TASK DETAILS
What you return should be the complete listing, unchanged, with no pictures in it.

STUDY MATERIAL
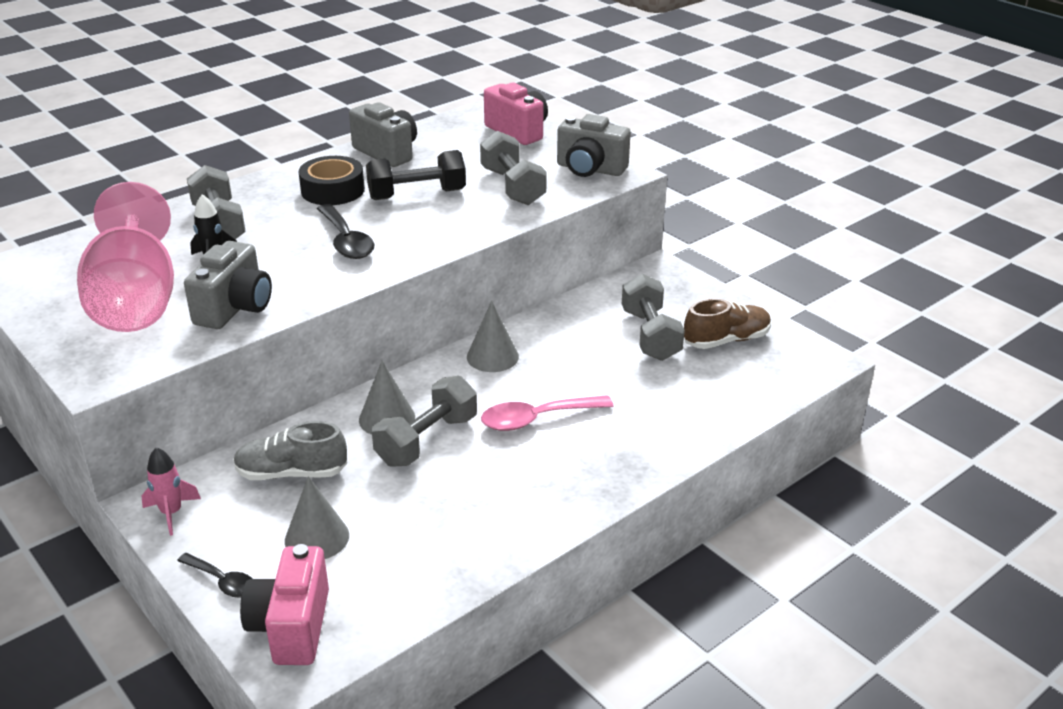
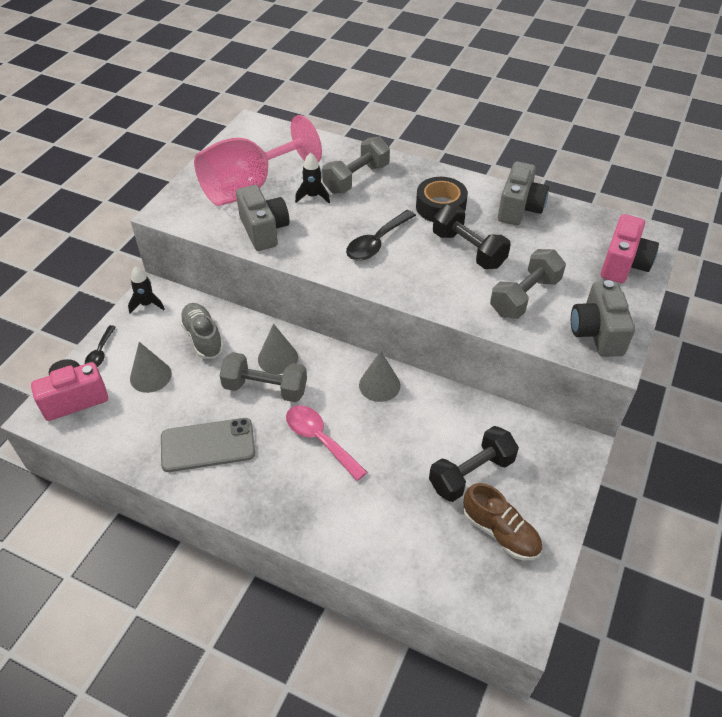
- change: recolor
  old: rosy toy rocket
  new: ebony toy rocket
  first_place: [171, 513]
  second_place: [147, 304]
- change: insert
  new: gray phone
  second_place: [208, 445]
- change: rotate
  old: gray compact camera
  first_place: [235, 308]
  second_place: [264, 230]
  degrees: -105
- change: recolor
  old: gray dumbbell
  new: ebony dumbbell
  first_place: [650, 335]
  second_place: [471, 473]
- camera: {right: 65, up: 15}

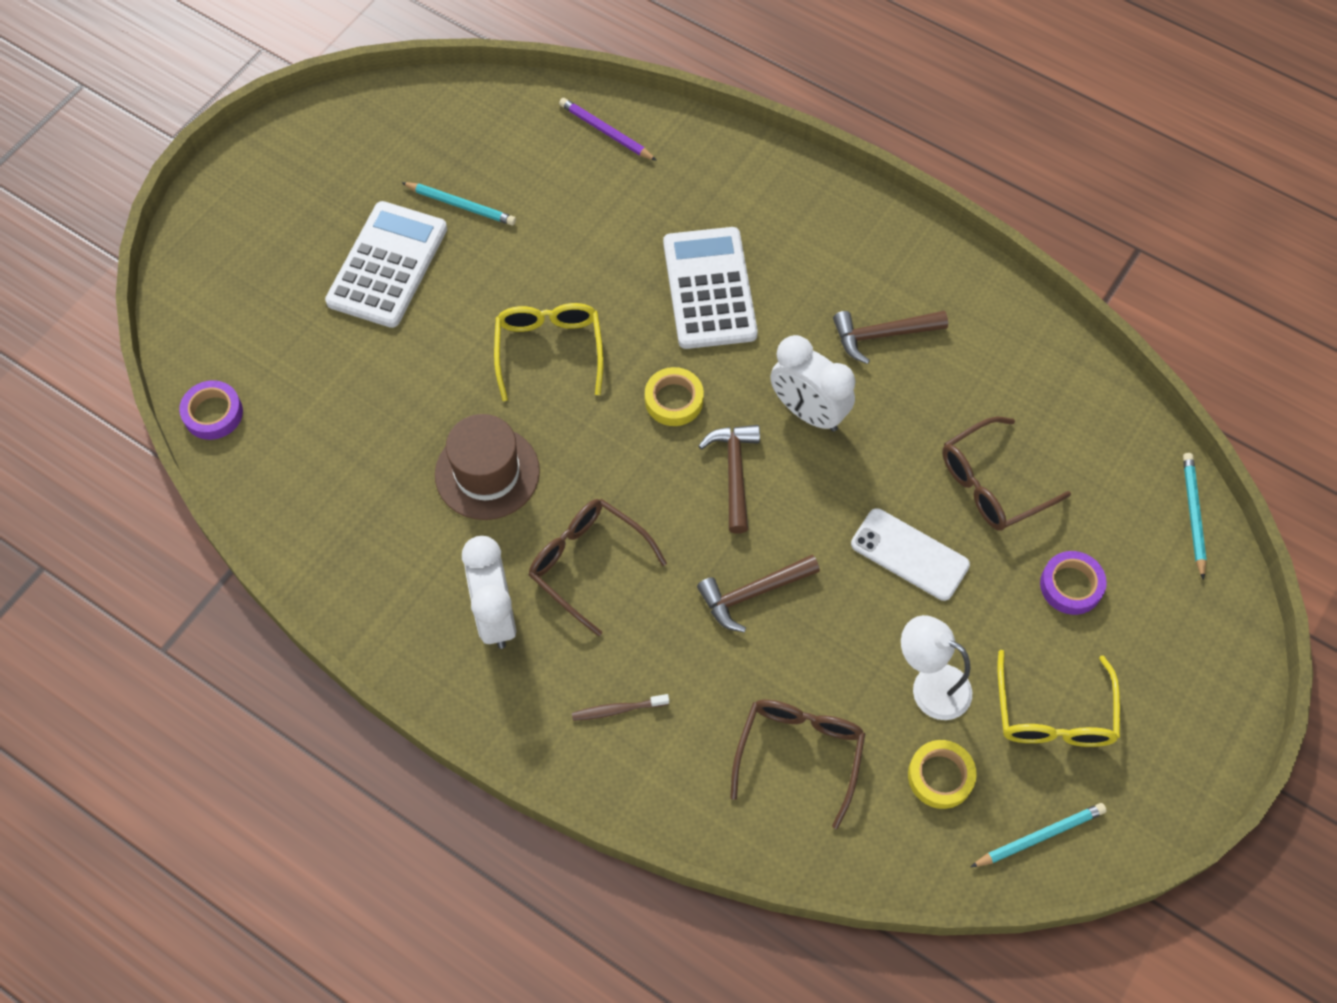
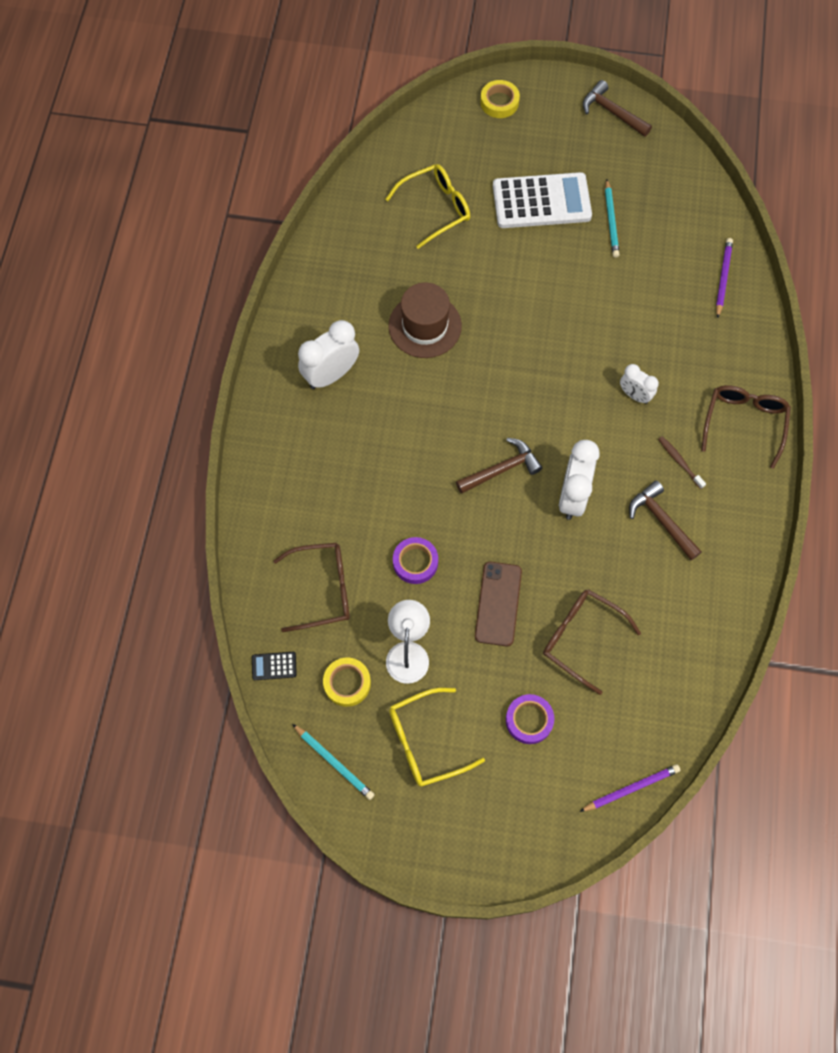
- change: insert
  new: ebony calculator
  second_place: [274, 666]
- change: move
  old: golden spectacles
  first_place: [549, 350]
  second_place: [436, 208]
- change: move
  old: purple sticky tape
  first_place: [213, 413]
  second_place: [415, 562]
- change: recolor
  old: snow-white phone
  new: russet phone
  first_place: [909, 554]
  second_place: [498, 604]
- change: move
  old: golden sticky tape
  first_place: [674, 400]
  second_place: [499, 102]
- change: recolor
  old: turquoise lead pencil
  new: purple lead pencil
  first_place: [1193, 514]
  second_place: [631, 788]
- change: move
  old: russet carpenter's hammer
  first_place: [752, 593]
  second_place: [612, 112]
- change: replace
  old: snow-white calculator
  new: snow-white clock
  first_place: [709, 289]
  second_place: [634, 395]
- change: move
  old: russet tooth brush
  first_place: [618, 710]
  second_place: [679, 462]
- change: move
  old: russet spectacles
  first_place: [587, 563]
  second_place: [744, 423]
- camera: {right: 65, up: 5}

ANSWER TO THIS EXERCISE
- change: recolor
  old: rosy toy rocket
  new: ebony toy rocket
  first_place: [171, 513]
  second_place: [147, 304]
- change: insert
  new: gray phone
  second_place: [208, 445]
- change: rotate
  old: gray compact camera
  first_place: [235, 308]
  second_place: [264, 230]
  degrees: -105
- change: recolor
  old: gray dumbbell
  new: ebony dumbbell
  first_place: [650, 335]
  second_place: [471, 473]
- camera: {right: 65, up: 15}

- change: insert
  new: ebony calculator
  second_place: [274, 666]
- change: move
  old: golden spectacles
  first_place: [549, 350]
  second_place: [436, 208]
- change: move
  old: purple sticky tape
  first_place: [213, 413]
  second_place: [415, 562]
- change: recolor
  old: snow-white phone
  new: russet phone
  first_place: [909, 554]
  second_place: [498, 604]
- change: move
  old: golden sticky tape
  first_place: [674, 400]
  second_place: [499, 102]
- change: recolor
  old: turquoise lead pencil
  new: purple lead pencil
  first_place: [1193, 514]
  second_place: [631, 788]
- change: move
  old: russet carpenter's hammer
  first_place: [752, 593]
  second_place: [612, 112]
- change: replace
  old: snow-white calculator
  new: snow-white clock
  first_place: [709, 289]
  second_place: [634, 395]
- change: move
  old: russet tooth brush
  first_place: [618, 710]
  second_place: [679, 462]
- change: move
  old: russet spectacles
  first_place: [587, 563]
  second_place: [744, 423]
- camera: {right: 65, up: 5}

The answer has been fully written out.